> REQUIRED WORK
Count the lines of the material below that contain the string "italic", with case counting, and give only the number.

Saved data entries
——————————
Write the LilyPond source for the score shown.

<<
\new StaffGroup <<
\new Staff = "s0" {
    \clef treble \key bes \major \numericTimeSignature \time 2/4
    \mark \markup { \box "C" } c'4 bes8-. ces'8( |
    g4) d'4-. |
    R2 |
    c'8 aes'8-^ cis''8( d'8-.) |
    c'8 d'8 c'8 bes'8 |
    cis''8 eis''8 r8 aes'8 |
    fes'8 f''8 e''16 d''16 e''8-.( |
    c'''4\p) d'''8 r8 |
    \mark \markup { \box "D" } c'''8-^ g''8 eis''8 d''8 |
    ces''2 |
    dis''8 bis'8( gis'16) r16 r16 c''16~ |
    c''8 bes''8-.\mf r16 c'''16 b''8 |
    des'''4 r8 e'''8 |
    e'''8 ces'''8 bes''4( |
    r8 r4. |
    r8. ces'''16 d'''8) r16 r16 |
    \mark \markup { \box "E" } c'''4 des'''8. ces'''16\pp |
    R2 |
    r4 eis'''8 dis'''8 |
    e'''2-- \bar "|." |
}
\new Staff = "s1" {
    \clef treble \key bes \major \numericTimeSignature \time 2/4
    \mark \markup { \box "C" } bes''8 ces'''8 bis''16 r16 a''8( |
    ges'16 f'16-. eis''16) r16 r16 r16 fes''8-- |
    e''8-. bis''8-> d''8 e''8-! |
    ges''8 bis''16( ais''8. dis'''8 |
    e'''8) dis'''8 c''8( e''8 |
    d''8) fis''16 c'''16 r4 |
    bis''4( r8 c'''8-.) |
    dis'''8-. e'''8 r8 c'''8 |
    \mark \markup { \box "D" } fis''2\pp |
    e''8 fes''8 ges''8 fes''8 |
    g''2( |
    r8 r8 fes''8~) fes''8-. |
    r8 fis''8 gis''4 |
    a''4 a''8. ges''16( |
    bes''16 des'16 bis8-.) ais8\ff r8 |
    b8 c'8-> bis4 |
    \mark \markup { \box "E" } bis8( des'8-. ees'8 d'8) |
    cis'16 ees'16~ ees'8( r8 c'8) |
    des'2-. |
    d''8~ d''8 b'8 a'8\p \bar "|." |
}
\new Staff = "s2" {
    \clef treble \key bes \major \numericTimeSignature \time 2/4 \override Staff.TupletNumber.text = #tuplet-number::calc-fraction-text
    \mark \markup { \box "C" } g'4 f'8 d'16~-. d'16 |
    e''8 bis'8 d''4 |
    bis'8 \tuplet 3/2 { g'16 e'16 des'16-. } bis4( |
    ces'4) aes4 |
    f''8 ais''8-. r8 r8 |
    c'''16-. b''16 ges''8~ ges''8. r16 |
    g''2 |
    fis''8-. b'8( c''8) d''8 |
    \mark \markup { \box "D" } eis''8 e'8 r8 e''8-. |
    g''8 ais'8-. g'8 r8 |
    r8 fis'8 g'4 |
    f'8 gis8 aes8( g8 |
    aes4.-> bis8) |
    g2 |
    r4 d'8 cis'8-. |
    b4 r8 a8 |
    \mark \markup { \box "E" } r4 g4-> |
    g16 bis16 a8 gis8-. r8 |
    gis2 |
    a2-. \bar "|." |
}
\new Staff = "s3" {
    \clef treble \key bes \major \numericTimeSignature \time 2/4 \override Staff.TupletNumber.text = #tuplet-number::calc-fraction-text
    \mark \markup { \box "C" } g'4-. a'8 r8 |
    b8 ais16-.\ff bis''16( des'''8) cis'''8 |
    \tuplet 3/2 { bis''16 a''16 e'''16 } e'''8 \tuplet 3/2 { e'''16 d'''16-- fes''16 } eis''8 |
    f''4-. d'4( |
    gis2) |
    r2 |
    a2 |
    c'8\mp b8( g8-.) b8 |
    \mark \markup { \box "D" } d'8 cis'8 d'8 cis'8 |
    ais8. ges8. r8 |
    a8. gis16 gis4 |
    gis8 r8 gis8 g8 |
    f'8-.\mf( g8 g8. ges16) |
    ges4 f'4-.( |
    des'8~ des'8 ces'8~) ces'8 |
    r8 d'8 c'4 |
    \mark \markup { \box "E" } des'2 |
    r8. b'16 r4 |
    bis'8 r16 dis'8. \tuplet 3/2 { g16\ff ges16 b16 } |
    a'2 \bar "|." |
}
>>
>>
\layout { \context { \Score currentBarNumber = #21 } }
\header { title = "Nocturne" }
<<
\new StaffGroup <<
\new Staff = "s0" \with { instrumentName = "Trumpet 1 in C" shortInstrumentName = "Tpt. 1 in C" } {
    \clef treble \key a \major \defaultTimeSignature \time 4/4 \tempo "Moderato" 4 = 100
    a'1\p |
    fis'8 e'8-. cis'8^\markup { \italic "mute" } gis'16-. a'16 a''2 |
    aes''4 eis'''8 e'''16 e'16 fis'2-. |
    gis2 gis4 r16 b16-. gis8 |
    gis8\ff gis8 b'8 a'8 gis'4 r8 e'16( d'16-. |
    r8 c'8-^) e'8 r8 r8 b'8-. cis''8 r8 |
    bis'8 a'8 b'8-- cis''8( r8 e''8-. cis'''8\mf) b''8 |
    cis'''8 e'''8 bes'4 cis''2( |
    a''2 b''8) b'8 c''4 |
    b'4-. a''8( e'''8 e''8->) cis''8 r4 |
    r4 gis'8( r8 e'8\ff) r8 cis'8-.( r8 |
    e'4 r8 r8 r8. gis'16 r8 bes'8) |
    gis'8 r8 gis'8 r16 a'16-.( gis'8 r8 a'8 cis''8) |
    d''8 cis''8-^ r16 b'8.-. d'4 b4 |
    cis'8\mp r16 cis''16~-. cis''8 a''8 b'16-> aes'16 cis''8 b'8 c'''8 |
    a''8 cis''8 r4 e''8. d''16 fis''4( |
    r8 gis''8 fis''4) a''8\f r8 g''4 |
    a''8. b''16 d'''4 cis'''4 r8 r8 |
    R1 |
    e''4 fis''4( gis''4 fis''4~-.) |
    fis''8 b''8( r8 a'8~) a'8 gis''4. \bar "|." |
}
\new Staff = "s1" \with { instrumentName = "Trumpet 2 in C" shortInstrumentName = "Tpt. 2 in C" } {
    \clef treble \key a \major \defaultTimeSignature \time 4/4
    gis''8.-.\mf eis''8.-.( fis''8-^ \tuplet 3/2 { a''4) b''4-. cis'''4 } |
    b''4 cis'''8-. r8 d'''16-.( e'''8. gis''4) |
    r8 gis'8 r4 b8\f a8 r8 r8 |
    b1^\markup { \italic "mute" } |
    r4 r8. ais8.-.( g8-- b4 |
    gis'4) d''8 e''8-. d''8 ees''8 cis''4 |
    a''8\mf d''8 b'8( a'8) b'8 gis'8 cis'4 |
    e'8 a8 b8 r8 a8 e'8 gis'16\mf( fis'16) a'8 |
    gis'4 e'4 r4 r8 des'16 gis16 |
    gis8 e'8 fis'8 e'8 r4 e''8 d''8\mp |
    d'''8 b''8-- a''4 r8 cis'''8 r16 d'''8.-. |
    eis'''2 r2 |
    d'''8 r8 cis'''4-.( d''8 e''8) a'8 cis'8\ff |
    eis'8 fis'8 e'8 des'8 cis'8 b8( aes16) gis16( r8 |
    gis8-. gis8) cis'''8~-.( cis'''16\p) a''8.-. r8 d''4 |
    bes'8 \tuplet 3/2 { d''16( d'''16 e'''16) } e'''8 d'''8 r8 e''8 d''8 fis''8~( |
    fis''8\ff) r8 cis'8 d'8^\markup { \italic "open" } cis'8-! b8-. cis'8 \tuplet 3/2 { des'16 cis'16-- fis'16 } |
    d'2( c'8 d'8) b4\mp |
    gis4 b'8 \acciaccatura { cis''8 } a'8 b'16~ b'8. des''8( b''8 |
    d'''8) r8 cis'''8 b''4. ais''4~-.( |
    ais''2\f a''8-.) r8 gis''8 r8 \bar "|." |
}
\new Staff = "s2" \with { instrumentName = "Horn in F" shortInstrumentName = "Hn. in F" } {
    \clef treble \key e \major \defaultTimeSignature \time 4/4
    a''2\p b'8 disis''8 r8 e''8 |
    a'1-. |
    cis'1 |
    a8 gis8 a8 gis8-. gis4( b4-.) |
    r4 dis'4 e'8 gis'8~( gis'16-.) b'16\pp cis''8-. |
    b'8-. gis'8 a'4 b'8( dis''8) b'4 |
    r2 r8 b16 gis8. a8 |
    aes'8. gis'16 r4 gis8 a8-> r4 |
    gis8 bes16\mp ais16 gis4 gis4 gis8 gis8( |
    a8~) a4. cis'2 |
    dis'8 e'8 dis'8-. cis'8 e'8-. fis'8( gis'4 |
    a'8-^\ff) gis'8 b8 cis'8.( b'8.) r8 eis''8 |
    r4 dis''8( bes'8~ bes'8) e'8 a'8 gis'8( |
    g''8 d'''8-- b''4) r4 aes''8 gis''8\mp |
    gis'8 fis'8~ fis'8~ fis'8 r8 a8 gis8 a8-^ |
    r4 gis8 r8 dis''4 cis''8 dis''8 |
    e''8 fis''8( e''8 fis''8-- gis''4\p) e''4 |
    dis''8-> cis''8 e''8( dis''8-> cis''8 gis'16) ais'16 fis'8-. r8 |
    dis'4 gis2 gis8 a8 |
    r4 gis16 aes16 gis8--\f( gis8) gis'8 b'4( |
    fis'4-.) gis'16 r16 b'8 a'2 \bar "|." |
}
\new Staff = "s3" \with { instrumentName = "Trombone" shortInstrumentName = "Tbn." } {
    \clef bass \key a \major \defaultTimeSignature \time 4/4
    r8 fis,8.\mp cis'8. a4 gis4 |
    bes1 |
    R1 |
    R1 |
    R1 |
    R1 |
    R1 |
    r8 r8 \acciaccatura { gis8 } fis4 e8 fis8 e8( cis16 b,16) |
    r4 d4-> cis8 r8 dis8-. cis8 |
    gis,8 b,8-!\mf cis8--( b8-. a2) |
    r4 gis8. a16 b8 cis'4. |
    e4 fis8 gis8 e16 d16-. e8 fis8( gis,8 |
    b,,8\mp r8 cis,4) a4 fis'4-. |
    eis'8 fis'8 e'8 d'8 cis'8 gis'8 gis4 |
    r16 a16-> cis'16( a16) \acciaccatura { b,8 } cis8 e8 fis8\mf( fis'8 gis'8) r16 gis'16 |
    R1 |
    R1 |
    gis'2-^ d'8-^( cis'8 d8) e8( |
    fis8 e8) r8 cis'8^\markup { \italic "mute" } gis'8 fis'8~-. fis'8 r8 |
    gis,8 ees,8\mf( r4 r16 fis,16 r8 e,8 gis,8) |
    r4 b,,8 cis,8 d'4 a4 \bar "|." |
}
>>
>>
——————————
> THE OUTPUT
4